■ INFORMATION GIVEN:
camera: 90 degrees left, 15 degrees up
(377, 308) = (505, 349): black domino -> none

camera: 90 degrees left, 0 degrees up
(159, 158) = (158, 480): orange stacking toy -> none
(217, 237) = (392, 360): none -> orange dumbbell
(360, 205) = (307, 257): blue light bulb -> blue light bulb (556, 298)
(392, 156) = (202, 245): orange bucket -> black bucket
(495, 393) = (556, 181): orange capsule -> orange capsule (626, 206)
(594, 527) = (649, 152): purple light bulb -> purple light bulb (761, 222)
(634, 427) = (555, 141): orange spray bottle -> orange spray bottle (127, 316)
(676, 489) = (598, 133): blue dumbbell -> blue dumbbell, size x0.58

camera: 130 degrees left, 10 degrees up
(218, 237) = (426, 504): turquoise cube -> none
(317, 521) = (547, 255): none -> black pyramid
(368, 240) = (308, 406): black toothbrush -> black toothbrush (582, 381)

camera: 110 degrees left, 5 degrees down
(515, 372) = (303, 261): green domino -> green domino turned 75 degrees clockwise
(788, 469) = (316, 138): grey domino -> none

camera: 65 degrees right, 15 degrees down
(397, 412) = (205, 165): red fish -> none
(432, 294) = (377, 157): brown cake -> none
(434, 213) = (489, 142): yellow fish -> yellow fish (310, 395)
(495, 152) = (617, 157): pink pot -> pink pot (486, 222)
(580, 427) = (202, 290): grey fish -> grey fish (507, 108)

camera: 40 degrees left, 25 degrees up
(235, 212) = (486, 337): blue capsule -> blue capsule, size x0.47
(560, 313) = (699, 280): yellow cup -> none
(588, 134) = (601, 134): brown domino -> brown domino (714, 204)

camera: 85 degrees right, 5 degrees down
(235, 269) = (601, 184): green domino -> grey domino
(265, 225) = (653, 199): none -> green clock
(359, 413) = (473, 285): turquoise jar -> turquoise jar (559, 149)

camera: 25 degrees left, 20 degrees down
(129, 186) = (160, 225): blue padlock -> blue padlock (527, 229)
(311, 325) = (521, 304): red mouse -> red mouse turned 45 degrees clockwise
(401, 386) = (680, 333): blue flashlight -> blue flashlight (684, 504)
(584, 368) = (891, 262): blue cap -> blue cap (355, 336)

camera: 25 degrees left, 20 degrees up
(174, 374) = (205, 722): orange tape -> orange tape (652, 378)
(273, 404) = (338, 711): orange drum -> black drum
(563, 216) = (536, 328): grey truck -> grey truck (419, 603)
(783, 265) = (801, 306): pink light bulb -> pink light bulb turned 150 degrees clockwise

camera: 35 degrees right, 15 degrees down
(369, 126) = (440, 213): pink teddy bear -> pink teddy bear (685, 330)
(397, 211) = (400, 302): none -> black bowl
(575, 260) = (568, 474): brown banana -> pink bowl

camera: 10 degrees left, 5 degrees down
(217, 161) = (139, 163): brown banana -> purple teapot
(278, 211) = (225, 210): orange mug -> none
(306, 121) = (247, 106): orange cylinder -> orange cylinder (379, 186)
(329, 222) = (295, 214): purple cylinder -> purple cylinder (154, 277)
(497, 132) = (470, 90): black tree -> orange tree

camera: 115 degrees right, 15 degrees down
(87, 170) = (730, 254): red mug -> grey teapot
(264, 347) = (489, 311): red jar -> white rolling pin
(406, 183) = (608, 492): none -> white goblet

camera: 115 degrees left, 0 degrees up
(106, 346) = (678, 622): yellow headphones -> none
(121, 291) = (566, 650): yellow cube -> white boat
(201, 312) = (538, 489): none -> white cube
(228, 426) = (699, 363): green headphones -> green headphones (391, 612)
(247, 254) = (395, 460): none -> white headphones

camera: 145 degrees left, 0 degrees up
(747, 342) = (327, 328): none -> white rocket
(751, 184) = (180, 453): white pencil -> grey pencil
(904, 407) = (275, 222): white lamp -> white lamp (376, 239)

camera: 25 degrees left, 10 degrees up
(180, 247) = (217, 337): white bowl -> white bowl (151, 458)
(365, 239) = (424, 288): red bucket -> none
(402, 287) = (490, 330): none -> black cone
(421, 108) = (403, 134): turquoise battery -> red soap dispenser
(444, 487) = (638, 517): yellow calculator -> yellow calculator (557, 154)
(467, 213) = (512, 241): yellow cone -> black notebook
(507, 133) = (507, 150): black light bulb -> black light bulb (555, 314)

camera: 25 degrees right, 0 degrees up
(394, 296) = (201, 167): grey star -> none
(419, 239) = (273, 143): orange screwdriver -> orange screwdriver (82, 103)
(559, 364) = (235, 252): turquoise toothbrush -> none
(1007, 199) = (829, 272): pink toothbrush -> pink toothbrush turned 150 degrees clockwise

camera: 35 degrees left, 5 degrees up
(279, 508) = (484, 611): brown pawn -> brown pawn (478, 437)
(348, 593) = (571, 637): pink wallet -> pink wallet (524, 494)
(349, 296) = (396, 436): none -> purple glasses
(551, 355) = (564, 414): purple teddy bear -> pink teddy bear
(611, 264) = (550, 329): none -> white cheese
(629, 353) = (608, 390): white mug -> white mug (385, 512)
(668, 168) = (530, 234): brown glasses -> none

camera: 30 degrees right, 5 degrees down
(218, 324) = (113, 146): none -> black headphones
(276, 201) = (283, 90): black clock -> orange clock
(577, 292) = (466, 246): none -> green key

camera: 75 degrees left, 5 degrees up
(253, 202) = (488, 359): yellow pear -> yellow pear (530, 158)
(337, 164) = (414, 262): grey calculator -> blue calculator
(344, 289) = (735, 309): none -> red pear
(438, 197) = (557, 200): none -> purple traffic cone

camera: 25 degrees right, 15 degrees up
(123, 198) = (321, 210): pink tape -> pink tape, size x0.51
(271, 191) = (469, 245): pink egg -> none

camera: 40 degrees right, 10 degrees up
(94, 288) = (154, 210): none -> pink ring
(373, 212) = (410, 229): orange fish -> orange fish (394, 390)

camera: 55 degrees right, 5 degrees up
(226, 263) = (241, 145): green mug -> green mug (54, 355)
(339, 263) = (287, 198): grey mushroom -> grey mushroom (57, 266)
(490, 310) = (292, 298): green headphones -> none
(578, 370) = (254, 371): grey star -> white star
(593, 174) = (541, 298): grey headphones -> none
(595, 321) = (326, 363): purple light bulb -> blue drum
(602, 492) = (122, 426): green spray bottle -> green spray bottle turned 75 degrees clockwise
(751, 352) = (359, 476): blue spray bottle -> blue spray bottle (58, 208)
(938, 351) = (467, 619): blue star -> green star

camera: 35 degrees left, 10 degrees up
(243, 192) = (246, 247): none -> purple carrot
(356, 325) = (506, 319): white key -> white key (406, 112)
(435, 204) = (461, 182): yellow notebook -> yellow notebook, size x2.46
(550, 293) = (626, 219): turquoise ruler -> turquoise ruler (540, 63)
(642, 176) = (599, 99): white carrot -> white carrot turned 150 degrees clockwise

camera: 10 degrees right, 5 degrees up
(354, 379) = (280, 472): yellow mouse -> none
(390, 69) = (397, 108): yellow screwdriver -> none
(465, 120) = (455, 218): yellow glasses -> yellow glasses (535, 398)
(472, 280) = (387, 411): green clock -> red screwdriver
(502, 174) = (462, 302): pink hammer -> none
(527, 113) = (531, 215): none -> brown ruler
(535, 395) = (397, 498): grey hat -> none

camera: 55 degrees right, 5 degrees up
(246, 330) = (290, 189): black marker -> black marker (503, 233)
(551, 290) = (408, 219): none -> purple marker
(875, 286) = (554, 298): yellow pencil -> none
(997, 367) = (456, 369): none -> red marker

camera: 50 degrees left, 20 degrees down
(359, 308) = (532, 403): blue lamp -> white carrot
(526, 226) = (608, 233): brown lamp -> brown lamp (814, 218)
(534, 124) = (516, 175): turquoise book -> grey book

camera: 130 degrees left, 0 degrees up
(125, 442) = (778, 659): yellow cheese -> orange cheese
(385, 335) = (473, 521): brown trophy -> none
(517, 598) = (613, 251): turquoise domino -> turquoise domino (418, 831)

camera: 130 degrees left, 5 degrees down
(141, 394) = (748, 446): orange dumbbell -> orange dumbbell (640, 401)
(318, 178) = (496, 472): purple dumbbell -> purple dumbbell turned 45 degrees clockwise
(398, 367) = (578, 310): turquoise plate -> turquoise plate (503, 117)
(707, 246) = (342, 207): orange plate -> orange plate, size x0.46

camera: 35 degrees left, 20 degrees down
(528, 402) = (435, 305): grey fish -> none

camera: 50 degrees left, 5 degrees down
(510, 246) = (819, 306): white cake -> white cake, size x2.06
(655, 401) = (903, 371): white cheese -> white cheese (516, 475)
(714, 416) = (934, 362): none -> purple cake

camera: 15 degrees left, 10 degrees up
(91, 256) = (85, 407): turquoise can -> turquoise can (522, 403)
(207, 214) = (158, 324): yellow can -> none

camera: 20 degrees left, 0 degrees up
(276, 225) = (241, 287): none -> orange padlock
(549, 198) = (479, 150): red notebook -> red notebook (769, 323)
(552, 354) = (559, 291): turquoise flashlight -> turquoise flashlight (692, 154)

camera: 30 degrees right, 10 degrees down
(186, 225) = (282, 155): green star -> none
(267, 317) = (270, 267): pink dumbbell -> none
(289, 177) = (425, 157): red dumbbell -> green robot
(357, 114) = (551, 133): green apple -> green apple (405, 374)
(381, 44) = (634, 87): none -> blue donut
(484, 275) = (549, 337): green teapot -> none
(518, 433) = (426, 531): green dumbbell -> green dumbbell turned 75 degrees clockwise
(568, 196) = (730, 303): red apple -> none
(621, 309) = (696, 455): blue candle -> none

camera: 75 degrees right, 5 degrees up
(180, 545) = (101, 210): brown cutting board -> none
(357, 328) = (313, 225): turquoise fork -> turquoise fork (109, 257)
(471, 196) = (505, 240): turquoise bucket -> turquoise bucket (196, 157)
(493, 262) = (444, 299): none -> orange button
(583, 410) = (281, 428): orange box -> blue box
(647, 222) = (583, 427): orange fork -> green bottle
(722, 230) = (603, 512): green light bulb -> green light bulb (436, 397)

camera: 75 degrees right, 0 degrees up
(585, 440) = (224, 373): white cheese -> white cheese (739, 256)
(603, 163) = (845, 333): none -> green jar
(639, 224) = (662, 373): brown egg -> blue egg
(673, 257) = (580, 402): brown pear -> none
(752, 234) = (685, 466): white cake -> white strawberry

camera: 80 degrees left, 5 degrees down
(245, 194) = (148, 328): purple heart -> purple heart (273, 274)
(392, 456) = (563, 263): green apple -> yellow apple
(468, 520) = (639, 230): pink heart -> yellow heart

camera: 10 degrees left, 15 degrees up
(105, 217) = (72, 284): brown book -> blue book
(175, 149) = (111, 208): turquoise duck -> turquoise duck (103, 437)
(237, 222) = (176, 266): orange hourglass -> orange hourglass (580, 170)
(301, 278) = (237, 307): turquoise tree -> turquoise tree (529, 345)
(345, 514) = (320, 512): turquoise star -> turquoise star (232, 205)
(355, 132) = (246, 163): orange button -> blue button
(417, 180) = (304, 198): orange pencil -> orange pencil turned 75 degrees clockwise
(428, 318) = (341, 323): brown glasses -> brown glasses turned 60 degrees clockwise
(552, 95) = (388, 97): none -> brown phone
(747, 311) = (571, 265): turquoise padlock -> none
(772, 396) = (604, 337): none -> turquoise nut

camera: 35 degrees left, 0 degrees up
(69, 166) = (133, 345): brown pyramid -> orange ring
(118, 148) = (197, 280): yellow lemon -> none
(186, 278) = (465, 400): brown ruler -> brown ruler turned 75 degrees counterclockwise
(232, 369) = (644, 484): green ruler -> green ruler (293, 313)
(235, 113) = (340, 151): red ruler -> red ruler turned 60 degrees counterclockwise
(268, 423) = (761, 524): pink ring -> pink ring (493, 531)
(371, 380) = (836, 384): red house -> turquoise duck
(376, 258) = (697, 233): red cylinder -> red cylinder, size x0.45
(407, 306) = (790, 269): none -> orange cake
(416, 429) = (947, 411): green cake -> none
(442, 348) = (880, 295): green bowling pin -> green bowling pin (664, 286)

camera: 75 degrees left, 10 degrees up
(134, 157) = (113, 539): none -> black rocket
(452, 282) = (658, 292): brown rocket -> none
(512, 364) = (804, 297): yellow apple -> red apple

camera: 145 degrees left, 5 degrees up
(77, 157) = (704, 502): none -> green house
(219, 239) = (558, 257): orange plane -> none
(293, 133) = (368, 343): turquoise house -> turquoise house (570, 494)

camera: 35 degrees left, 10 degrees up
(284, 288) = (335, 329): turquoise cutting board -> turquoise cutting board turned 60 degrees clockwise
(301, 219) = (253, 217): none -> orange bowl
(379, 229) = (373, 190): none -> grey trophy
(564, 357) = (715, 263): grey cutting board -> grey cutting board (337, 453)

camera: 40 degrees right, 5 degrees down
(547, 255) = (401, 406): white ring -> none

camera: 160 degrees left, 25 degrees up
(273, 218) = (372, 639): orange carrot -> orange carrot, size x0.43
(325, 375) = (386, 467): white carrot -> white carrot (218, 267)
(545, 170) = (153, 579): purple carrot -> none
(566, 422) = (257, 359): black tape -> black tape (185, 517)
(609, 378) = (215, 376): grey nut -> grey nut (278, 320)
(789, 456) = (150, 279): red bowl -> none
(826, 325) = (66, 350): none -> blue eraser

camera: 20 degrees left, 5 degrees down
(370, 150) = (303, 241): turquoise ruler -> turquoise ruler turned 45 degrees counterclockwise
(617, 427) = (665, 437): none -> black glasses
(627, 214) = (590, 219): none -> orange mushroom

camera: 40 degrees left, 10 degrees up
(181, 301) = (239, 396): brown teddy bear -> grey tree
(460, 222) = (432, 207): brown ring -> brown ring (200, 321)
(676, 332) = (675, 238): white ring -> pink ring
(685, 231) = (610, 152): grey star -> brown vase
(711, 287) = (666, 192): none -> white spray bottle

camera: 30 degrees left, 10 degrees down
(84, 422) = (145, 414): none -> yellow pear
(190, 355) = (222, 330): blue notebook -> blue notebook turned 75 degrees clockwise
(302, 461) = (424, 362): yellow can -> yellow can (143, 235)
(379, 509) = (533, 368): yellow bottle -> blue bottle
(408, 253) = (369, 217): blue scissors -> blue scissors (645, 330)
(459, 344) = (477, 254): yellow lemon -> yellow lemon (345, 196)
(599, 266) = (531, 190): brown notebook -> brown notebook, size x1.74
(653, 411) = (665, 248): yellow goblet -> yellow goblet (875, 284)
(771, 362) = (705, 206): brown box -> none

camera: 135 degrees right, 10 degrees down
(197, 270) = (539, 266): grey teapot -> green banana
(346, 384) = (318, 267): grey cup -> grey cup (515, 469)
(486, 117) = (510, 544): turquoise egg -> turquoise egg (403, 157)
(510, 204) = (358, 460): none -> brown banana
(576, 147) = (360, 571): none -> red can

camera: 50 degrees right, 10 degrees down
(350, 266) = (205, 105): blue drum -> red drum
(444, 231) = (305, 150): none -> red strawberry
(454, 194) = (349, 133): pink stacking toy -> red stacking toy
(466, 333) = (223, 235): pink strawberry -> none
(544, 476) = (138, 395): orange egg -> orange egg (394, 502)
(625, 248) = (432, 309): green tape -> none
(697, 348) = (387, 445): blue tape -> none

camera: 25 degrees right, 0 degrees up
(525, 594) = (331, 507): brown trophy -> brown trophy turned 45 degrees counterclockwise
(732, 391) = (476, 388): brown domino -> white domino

■ TASK: Would you retype exactly the lines above, from the line with "(379, 509) = (533, 368): yellow" to the line with "(486, 117) = (510, 544): turquoise", with both end lines kept and nothing more?

■ ANSWER TO THIS TASK:
(379, 509) = (533, 368): yellow bottle -> blue bottle
(408, 253) = (369, 217): blue scissors -> blue scissors (645, 330)
(459, 344) = (477, 254): yellow lemon -> yellow lemon (345, 196)
(599, 266) = (531, 190): brown notebook -> brown notebook, size x1.74
(653, 411) = (665, 248): yellow goblet -> yellow goblet (875, 284)
(771, 362) = (705, 206): brown box -> none

camera: 135 degrees right, 10 degrees down
(197, 270) = (539, 266): grey teapot -> green banana
(346, 384) = (318, 267): grey cup -> grey cup (515, 469)
(486, 117) = (510, 544): turquoise egg -> turquoise egg (403, 157)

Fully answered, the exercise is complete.